--- ASSIGNMENT ---
Find and copy each line of the records where the string "switch" shows up.

--- INPUT ---
%%

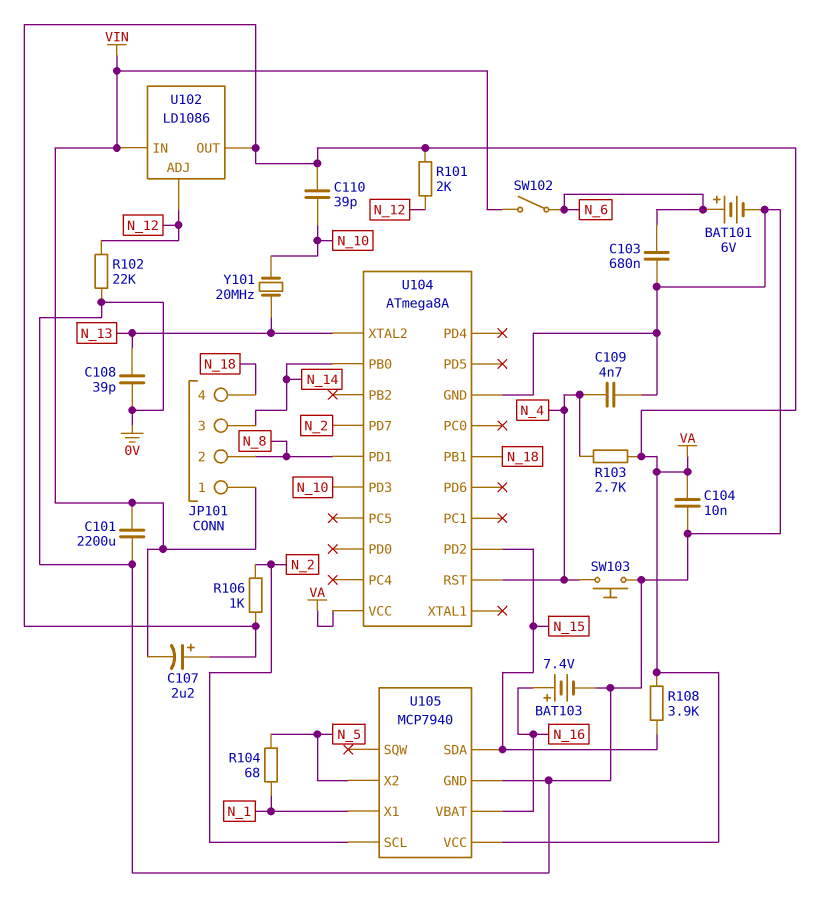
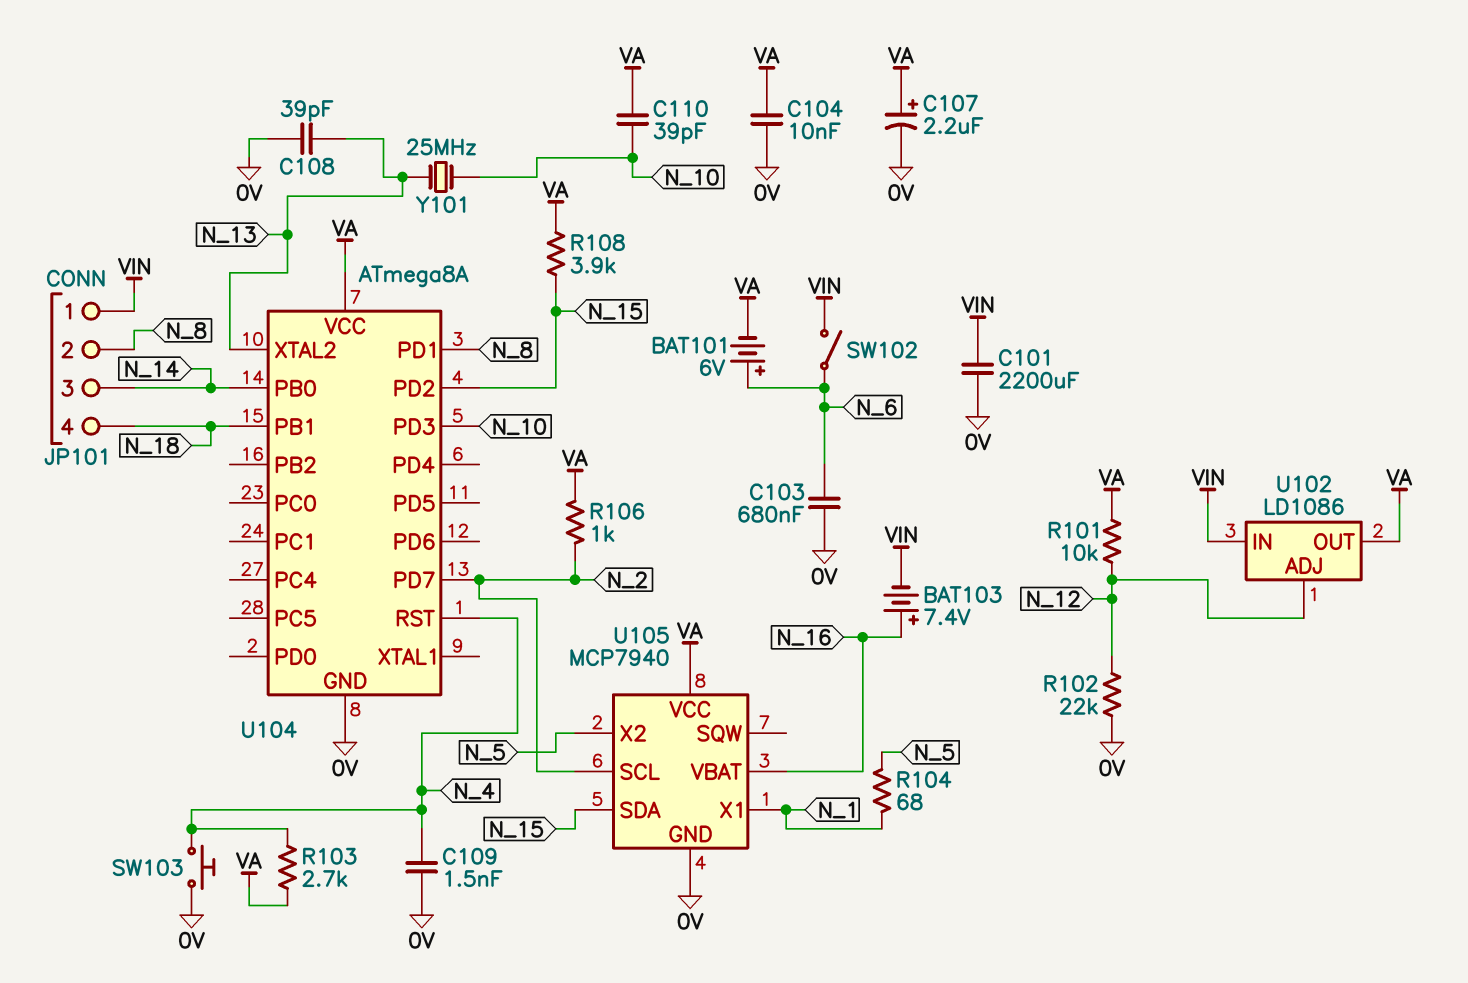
BAT101: 6V (plus N_6, minus 0V) -> 6V (plus N_6, minus VA)
BAT103: 7.4V (plus N_16, minus 0V) -> 7.4V (plus N_16, minus VIN)
C107: 2.2uF (plus VA, minus VIN) -> 2.2uF (plus VA, minus 0V)
C109: 4.7nF (0V, N_4) -> 1.5nF (0V, N_4)
R101: 2k (N_12, VA) -> 10k (N_12, VA)
Y101: 20MHz (N_10, N_13) -> 25MHz (N_10, N_13)

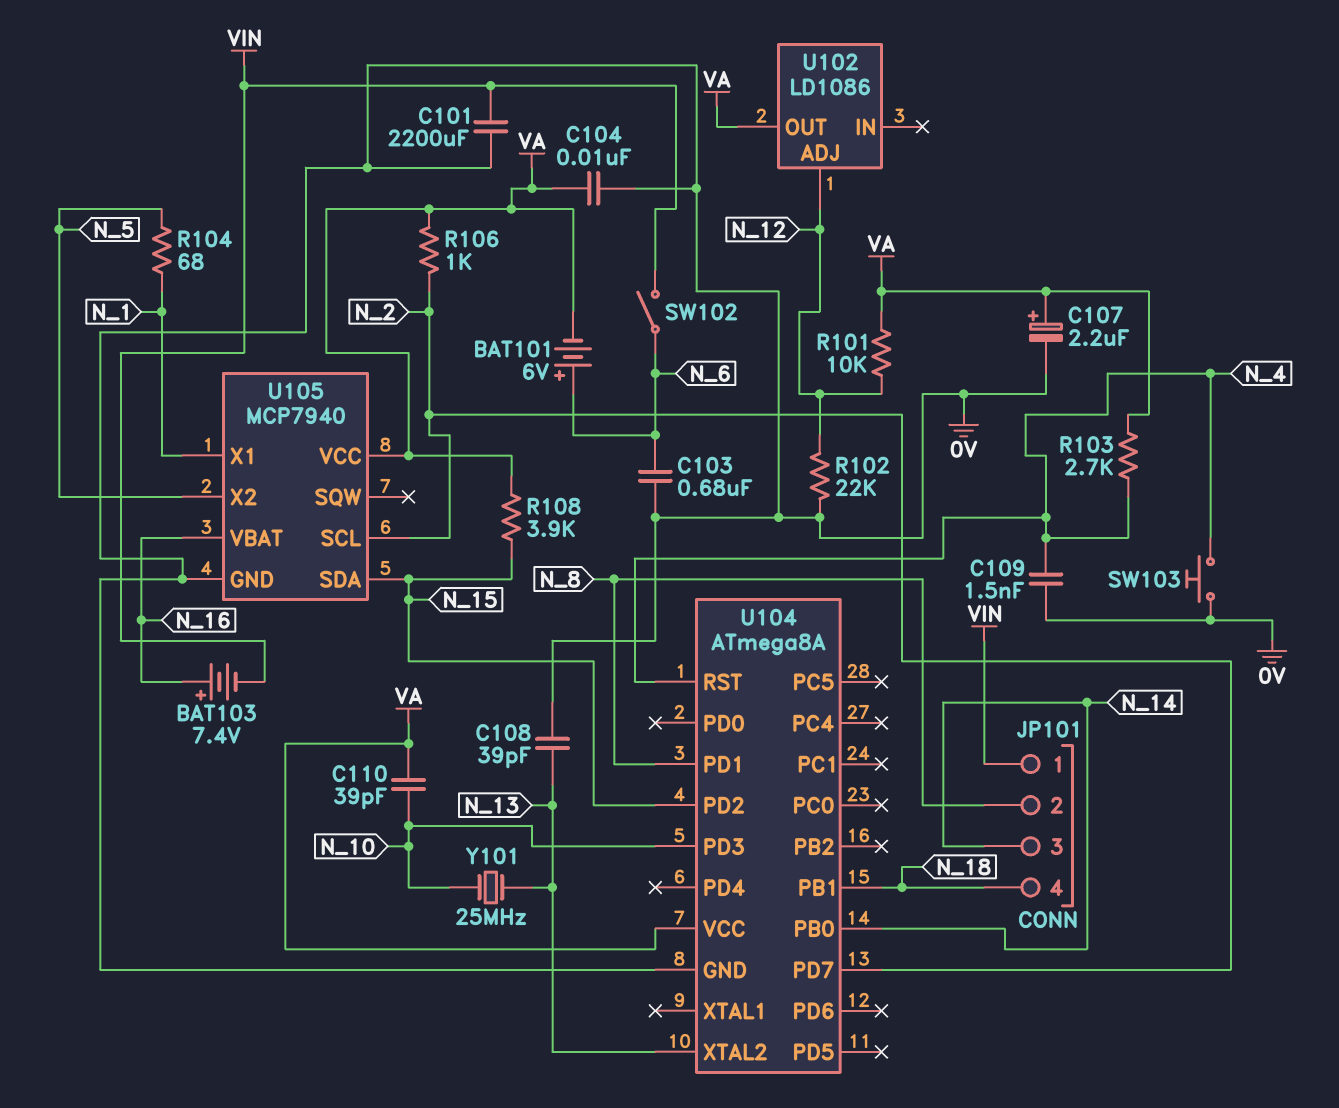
U102 pin IN: VIN -> none

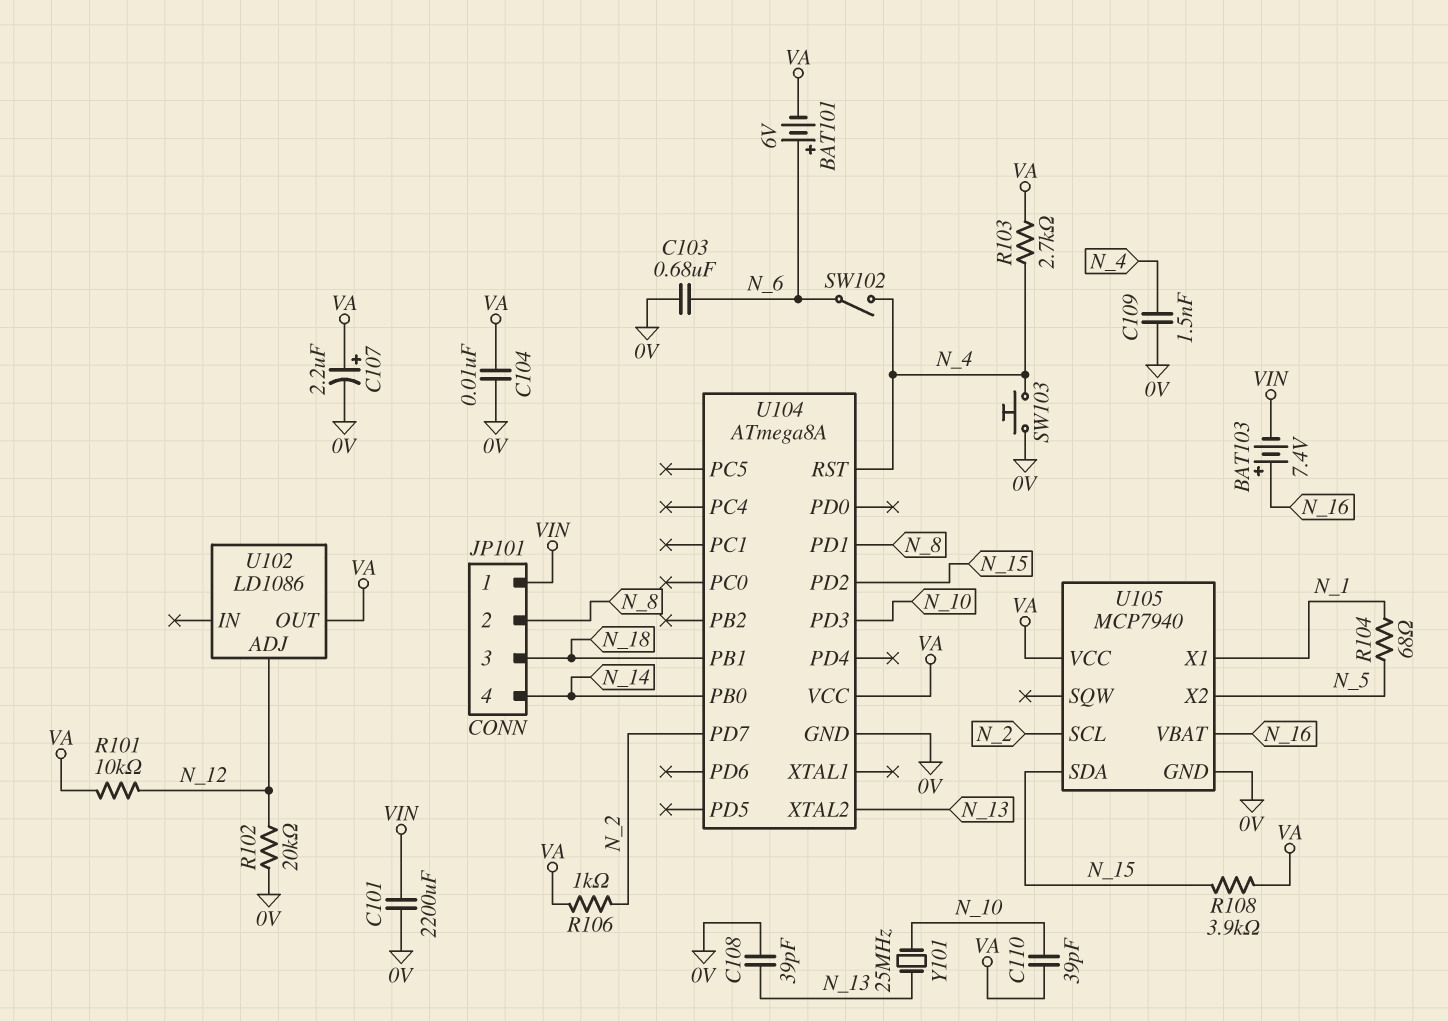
JP101 pin 3: N_14 -> N_18
JP101 pin 4: N_18 -> N_14
R102: 22k (0V, N_12) -> 20k (0V, N_12)
SW102: switch (N_6, VIN) -> switch (N_4, N_6)

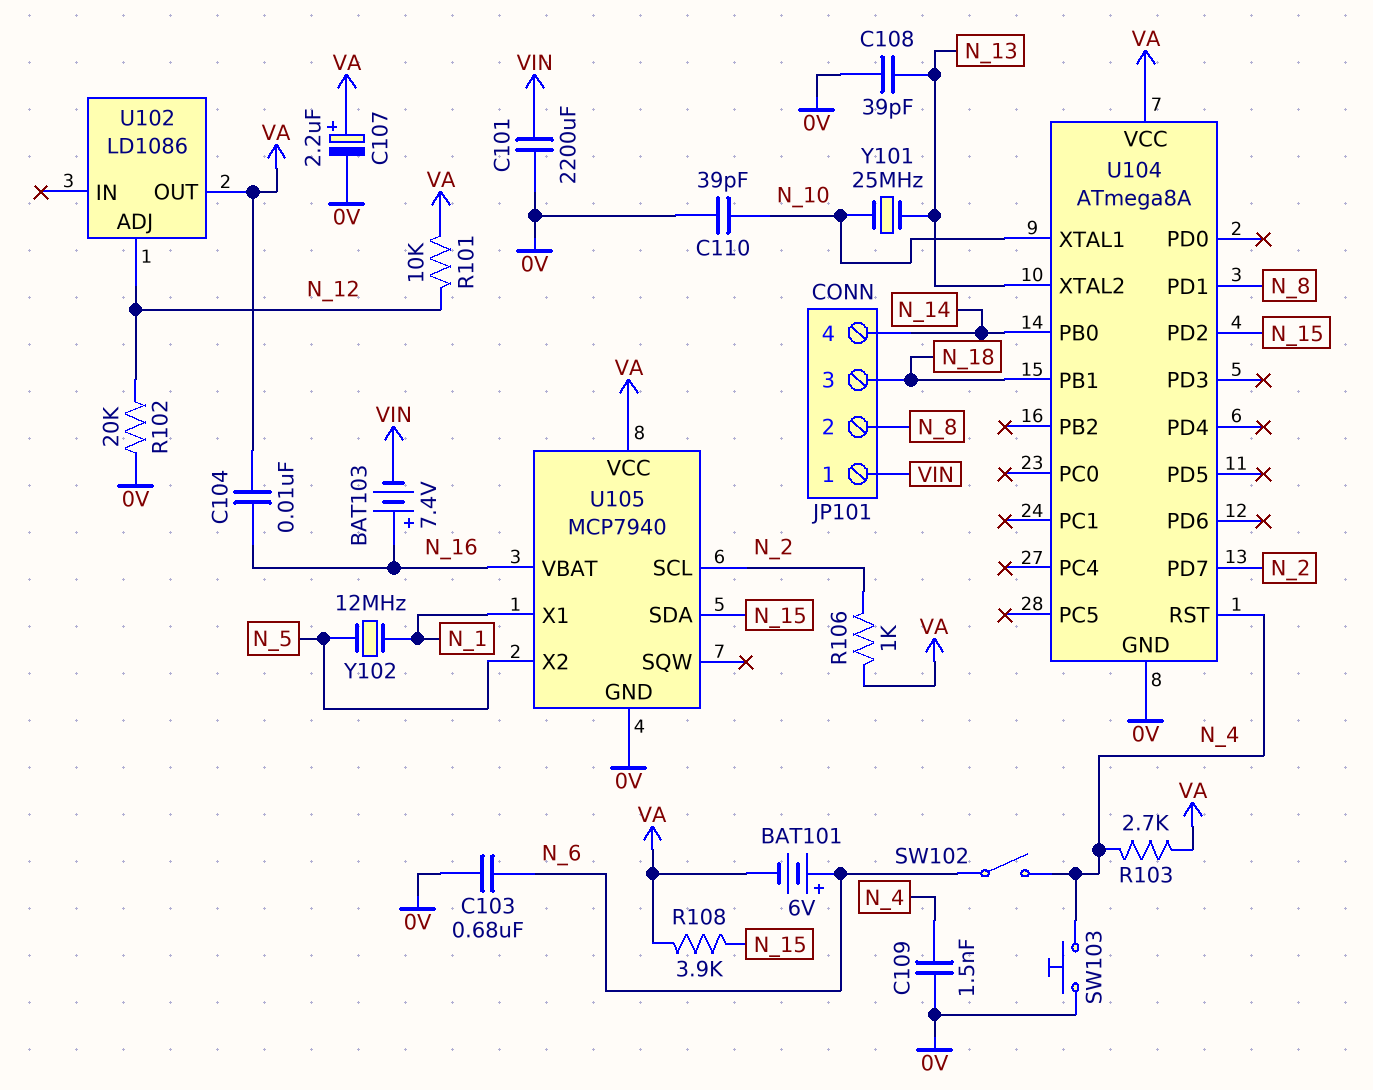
C104: 10nF (0V, VA) -> 10nF (N_16, VA)
C110: 39pF (N_10, VA) -> 39pF (0V, N_10)
R104: 68 (N_1, N_5) -> none
U104 pin PD3: N_10 -> none
U104 pin XTAL1: none -> N_10
Y102: none -> 12MHz (N_1, N_5)

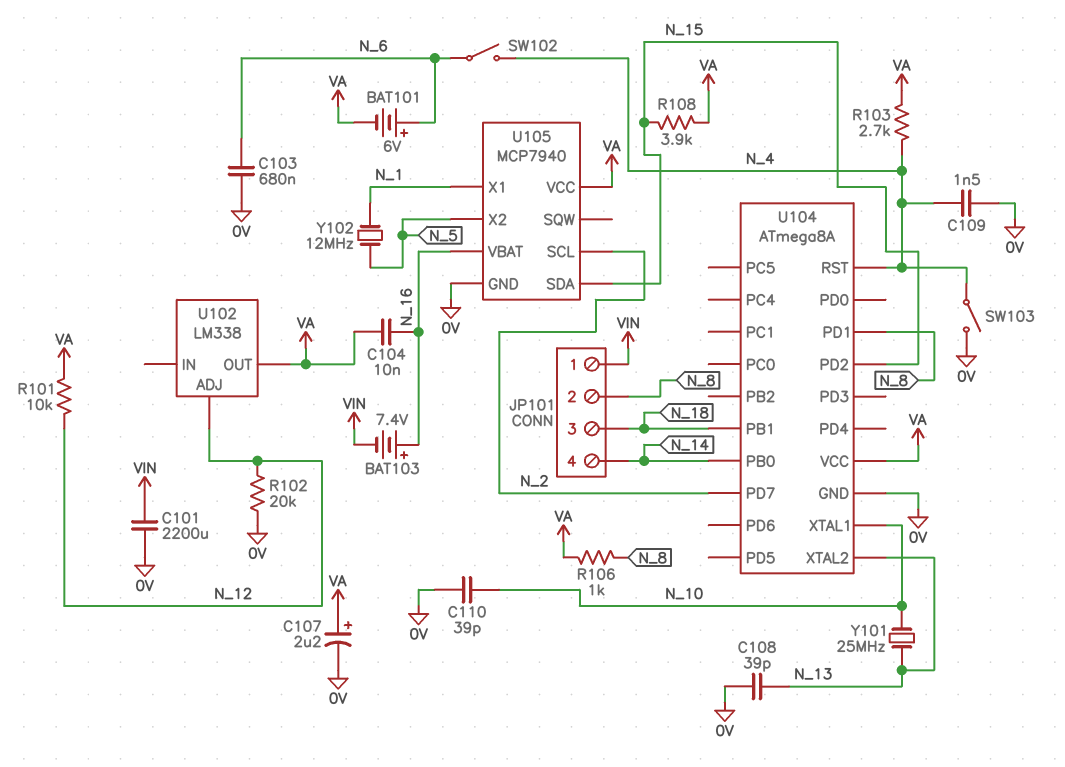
R106: 1k (N_2, VA) -> 1k (N_8, VA)
SW103: button (0V, N_4) -> switch (0V, N_4)
U102: LD1086 -> LM338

%%

--- OUTPUT OF THE EXERCISE ---
SW102: switch (N_6, VIN) -> switch (N_4, N_6)
SW103: button (0V, N_4) -> switch (0V, N_4)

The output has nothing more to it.